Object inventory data
++++
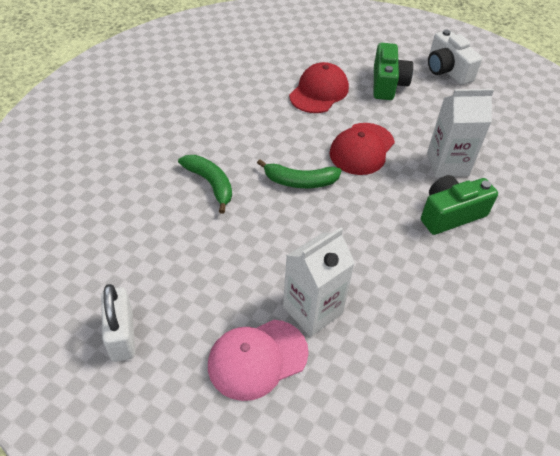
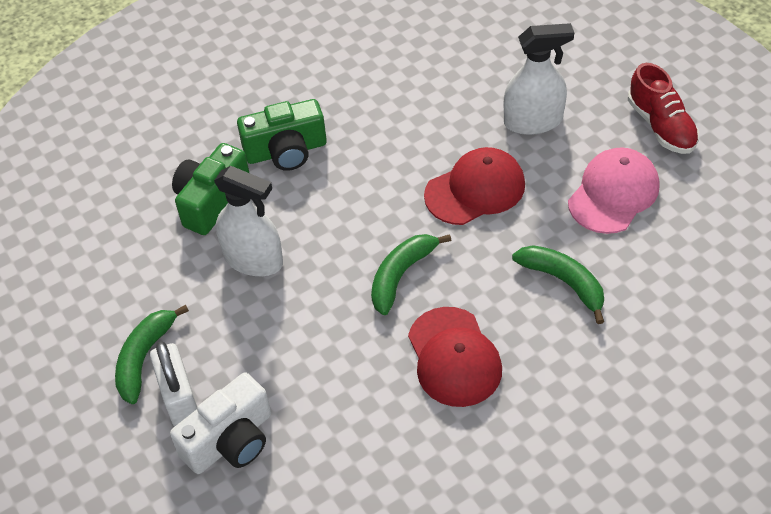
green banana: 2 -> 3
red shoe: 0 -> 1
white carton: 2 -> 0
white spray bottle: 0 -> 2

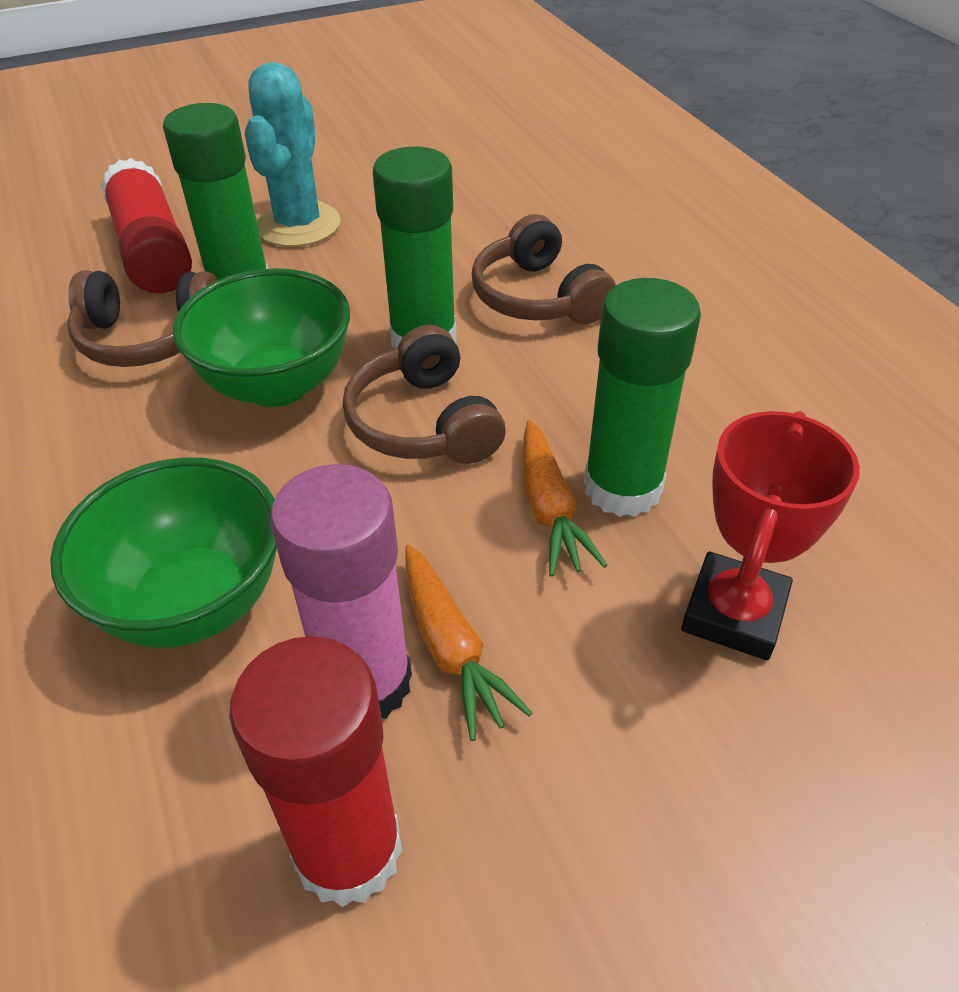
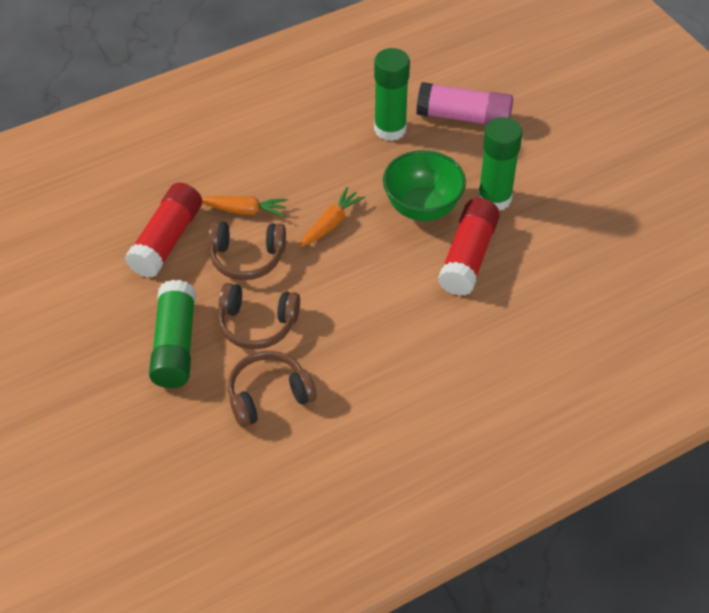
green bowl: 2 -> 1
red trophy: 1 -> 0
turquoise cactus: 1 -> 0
++++
### [ACTION ITEM]
If a line in the data above holds the word "white", count it; give only the total.

### [RESPONSE TO THE TASK]
2